#### Rows:
= = = =

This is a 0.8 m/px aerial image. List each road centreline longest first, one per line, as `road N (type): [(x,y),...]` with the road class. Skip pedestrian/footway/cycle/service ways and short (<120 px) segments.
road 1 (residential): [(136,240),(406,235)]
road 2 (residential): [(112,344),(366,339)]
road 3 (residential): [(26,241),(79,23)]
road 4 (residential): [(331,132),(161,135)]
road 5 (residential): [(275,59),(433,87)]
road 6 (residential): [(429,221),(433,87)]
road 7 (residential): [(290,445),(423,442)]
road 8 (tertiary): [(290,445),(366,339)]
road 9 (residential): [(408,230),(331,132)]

= = = =

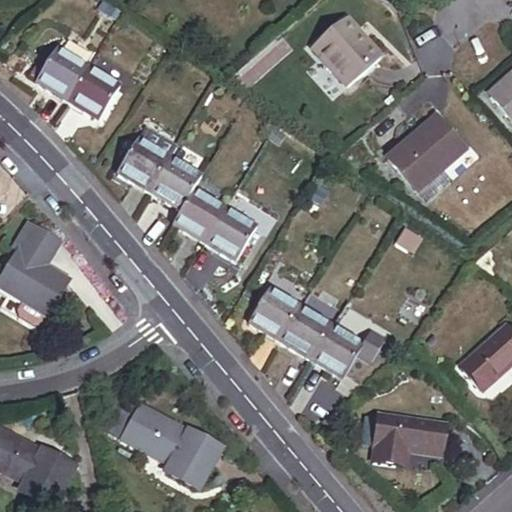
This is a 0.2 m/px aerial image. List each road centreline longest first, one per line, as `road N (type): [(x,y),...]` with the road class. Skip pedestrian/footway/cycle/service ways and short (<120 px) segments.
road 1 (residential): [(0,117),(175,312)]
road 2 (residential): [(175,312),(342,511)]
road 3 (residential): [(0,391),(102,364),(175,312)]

= = = =

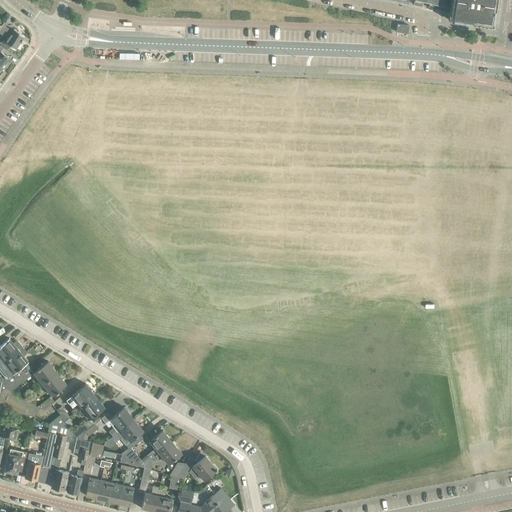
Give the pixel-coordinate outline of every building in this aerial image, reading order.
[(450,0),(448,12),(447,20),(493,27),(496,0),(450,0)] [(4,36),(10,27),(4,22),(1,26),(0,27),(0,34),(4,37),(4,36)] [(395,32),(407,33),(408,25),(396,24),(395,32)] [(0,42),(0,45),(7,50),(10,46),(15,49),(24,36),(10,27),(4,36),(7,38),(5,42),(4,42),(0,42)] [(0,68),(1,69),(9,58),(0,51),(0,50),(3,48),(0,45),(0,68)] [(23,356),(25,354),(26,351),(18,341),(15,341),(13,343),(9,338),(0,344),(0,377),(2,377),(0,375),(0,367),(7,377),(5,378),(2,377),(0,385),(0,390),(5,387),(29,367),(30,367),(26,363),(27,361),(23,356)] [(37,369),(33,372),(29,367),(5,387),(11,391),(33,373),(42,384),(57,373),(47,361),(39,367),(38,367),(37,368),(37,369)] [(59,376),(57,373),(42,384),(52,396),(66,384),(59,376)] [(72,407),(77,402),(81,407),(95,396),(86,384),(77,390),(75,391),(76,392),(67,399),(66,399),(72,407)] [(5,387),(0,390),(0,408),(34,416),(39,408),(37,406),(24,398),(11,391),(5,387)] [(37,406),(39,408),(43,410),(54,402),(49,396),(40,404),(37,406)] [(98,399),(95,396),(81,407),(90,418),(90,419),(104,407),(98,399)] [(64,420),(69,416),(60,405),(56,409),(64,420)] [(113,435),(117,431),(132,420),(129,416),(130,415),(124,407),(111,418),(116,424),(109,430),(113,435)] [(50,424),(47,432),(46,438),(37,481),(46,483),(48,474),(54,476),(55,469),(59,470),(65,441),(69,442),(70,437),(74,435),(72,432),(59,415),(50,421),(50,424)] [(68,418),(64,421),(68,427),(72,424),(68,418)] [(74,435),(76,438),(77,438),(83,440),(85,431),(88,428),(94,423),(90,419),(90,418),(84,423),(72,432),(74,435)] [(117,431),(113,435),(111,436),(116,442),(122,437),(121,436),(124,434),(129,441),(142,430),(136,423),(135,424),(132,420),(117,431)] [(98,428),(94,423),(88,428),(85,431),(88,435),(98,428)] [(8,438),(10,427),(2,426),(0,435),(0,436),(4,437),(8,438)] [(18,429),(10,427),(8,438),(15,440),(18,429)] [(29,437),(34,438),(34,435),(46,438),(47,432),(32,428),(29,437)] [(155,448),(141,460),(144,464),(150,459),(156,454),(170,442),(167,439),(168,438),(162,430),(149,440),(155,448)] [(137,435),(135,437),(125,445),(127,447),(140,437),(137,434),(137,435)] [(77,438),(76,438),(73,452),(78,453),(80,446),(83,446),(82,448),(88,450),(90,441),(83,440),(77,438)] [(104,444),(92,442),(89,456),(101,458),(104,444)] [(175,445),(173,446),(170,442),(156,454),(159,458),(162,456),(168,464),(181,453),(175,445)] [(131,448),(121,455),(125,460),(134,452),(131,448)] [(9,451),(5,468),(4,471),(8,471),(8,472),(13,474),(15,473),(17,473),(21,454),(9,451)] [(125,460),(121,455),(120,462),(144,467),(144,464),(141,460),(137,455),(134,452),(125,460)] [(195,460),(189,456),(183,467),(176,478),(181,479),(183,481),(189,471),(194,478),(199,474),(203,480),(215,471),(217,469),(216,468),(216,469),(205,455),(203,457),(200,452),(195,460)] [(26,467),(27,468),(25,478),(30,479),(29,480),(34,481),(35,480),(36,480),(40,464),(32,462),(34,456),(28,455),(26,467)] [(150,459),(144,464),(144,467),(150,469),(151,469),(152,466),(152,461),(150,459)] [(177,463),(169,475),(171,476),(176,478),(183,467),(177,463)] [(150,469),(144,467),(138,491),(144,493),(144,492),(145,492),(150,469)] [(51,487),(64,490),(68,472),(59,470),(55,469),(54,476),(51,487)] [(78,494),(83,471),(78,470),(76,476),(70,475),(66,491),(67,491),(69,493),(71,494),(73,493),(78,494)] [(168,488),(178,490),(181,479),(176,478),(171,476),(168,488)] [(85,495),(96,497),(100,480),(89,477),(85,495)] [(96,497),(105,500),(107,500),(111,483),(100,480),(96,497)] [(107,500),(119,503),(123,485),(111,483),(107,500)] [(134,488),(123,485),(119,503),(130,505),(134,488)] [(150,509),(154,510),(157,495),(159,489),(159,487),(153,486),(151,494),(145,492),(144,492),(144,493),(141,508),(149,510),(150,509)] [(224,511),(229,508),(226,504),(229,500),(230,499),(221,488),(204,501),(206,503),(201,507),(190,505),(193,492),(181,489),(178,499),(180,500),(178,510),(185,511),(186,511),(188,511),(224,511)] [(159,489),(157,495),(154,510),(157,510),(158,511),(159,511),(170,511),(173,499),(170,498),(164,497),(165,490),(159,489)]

= = = =

#### Directions:
Can you give the part that opens with the line containing "This is a 0.2" and closes with the line containing "road 3 (residential): [(0,391),(102,364),(175,312)]" again, replacing "aerial" with "overhead" and leaving everything else as it is?

#### Solution below:
This is a 0.2 m/px overhead image. List each road centreline longest first, one per line, as `road N (type): [(x,y),...]` with the road class. Skip pedestrian/footway/cycle/service ways and short (<120 px) segments.
road 1 (residential): [(0,117),(175,312)]
road 2 (residential): [(175,312),(342,511)]
road 3 (residential): [(0,391),(102,364),(175,312)]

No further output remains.